YOUR INSTRUCTIONS:
After finding the line with "The second view lost the rose-pink" in the data below, set down exactly each line through the one with "The second view gained the gray", inclusive, and stop there.

TASK INPUT:

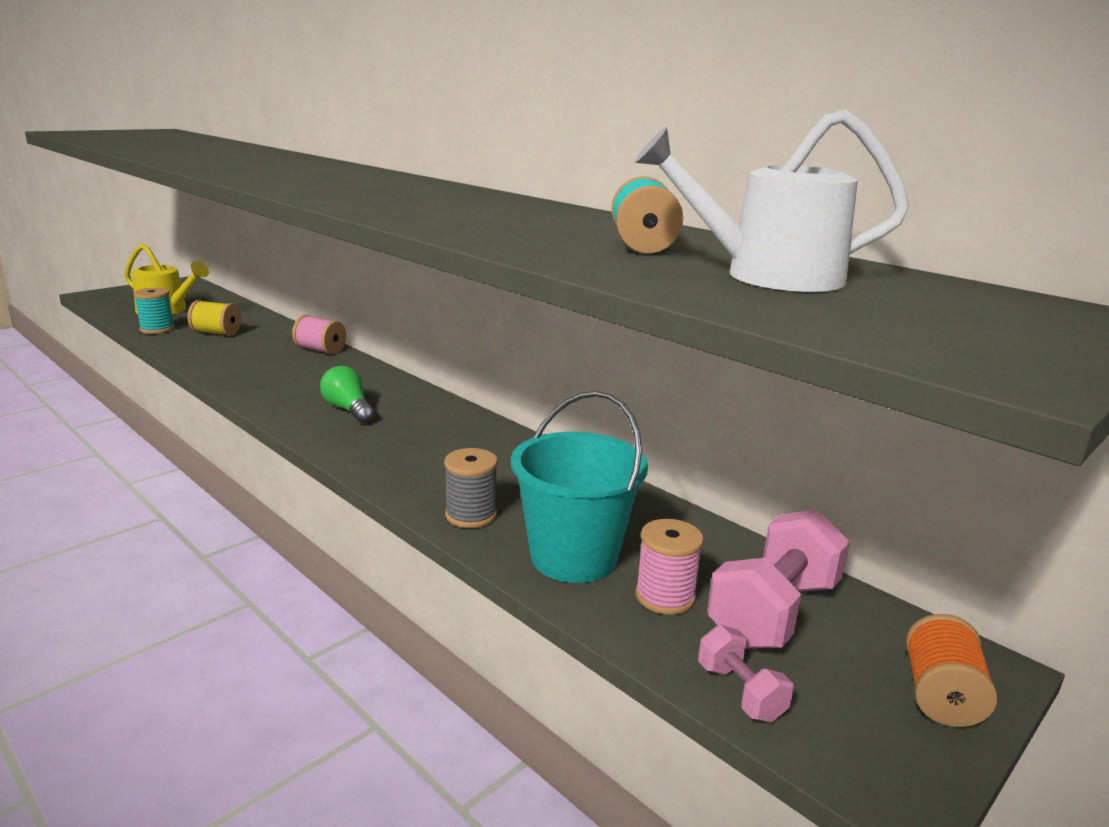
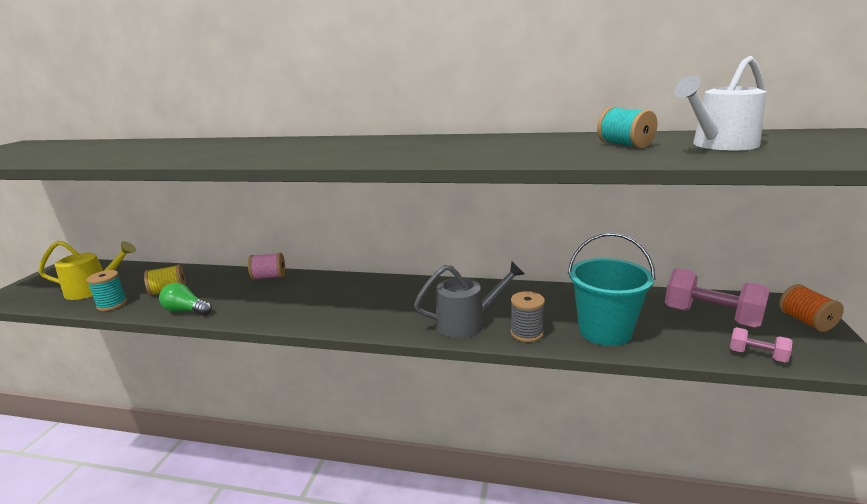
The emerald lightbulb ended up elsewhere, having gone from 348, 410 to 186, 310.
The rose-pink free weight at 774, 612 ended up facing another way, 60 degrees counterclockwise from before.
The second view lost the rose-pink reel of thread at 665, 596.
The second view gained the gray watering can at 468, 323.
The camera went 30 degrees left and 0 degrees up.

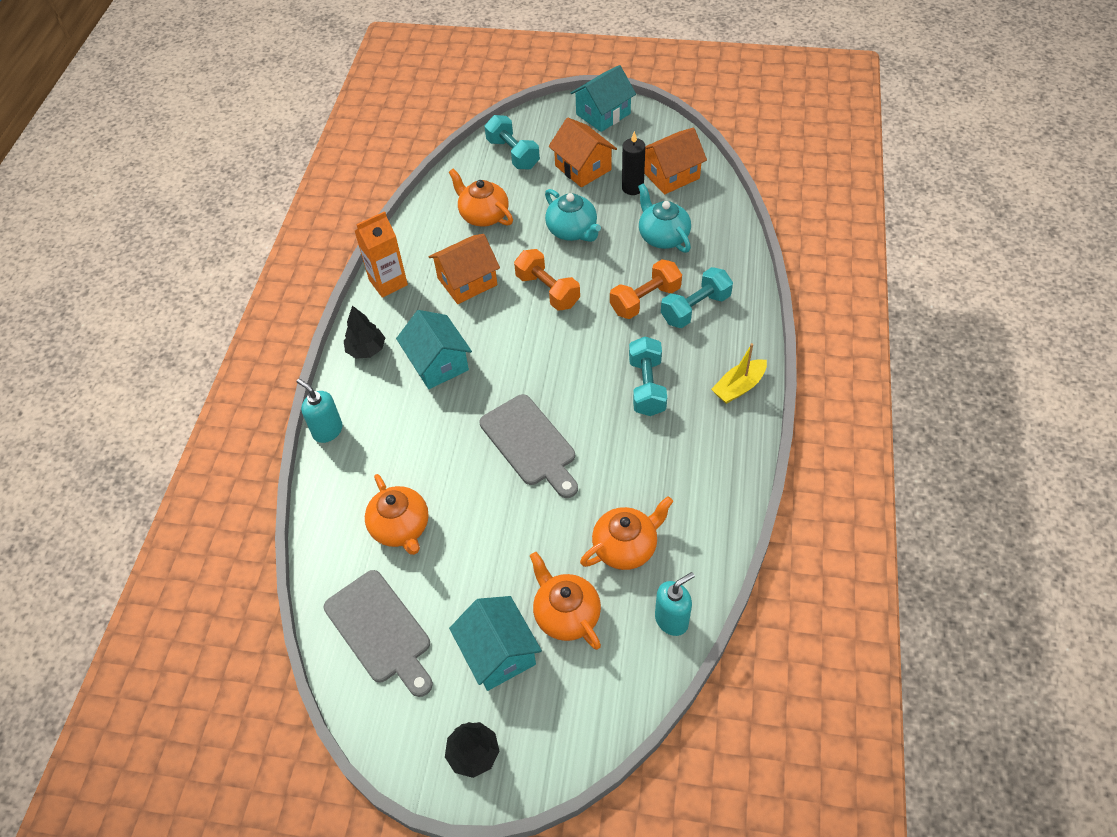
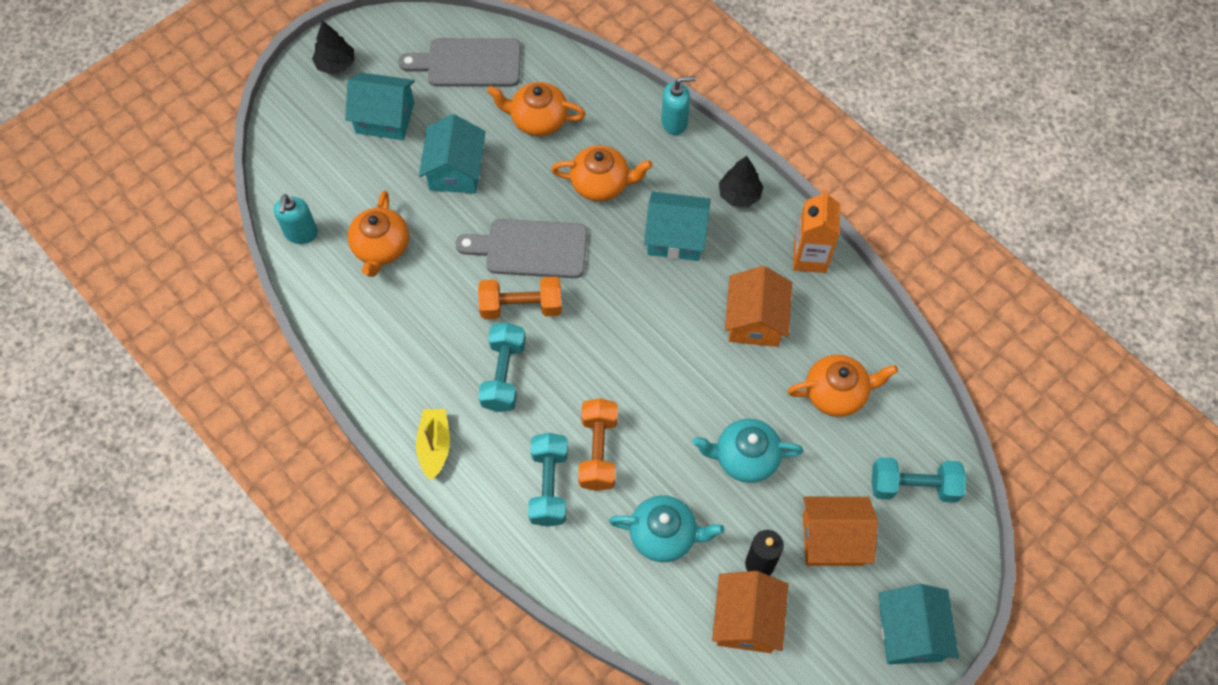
The orange free weight ended up elsewhere, having gone from 547, 290 to 521, 306.
The teal free weight at 647, 386 ended up facing another way, 60 degrees clockwise from before.
The orange china teapot ended up elsewhere, having gone from 566, 614 to 601, 183.
The second view gained the teal house at 456, 170.
The camera went 125 degrees right and 10 degrees up.

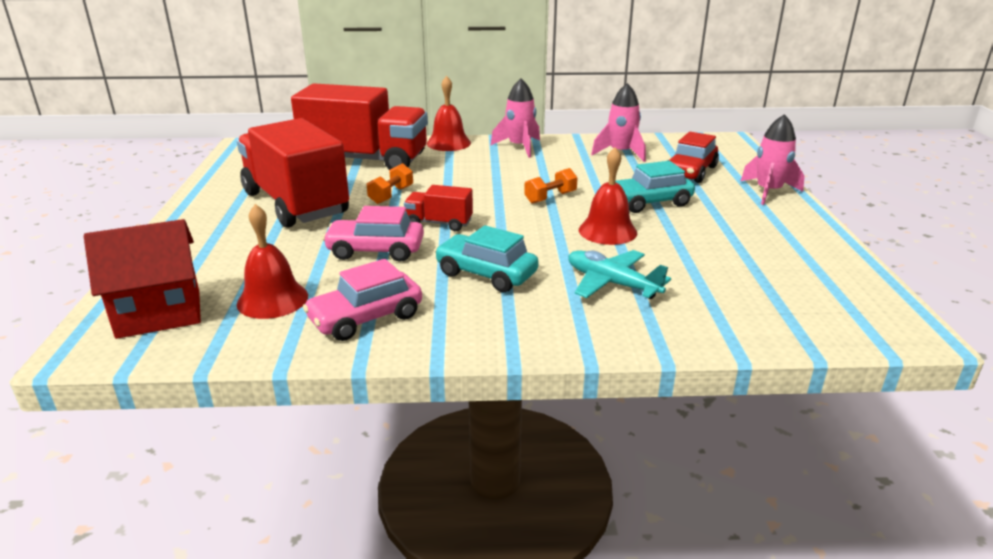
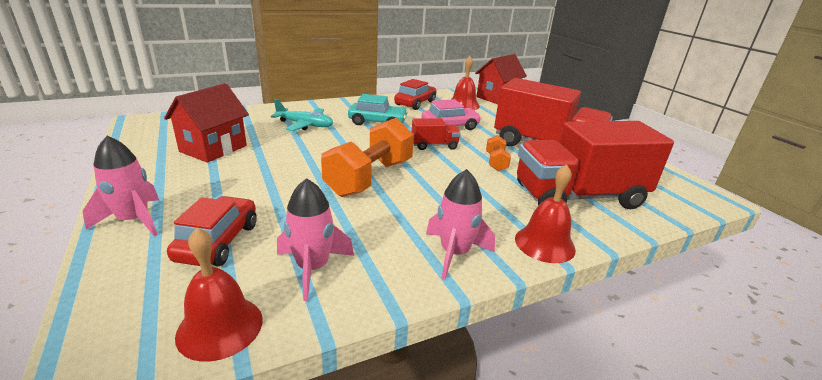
The crimson bell ended up elsewhere, having gone from 607, 231 to 220, 327.
The second view lost the teal car at 649, 202.
The size of the orange free weight at 550, 198 changed by a factor of 2.10.
What was the rose-pink car at 366, 318 turned into the crimson car at 415, 103.
The second view gained the crimson house at 213, 148.
The camera went 155 degrees right and 0 degrees up.

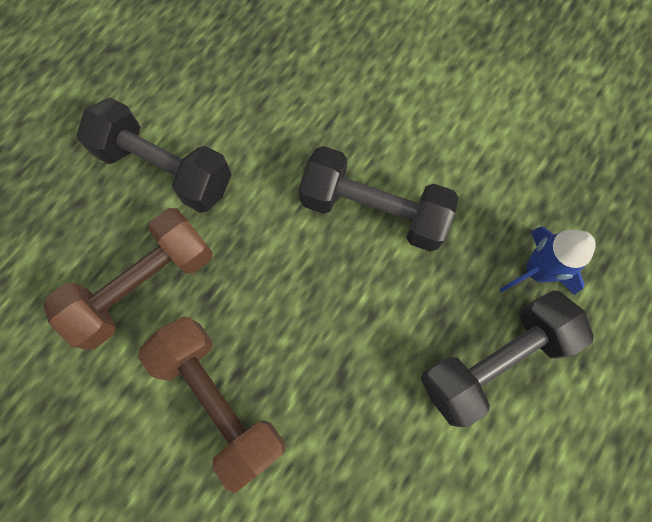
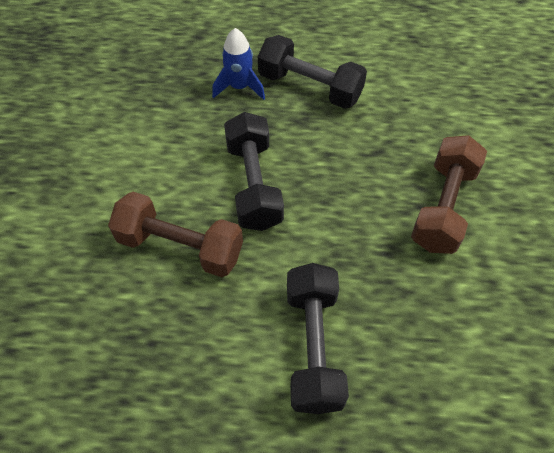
The brown free weight ended up elsewhere, having gone from 144, 285 to 180, 247.
The camera went 120 degrees left and 15 degrees down.

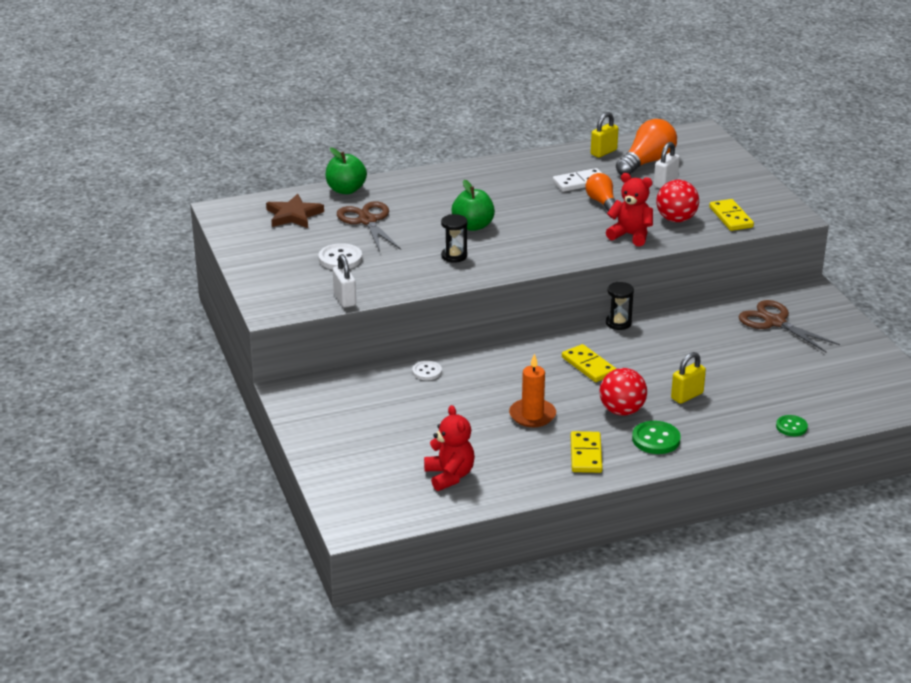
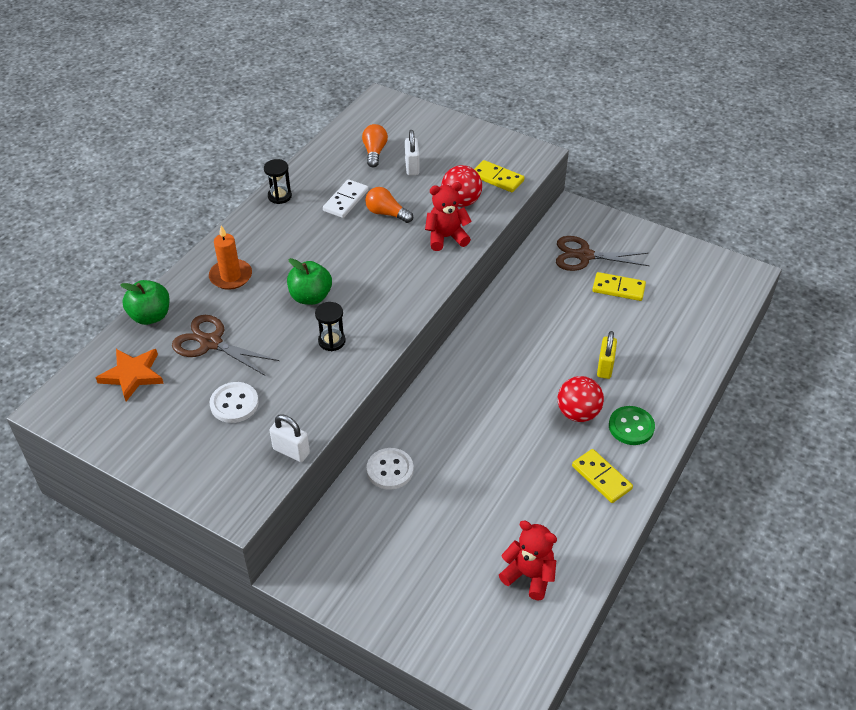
The second view lost the bright yellow padlock at 603, 152.
The size of the orange lightbulb at 647, 162 changed by a factor of 0.63.
What was the brown star at 293, 215 turned into the orange star at 132, 375.
The ebony sand timer ended up elsewhere, having gone from 618, 323 to 279, 196.
The bright yellow domino ended up elsewhere, having gone from 588, 366 to 618, 288.
The orange candle ended up elsewhere, having gone from 532, 415 to 231, 276.
The size of the pure white sewing button at 427, 372 changed by a factor of 1.53.
The second view lost the emerald sewing button at 791, 427.
The camera went 40 degrees left and 15 degrees up.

COMPLETED EXERCISE:
The second view lost the rose-pink reel of thread at 665, 596.
The second view gained the gray watering can at 468, 323.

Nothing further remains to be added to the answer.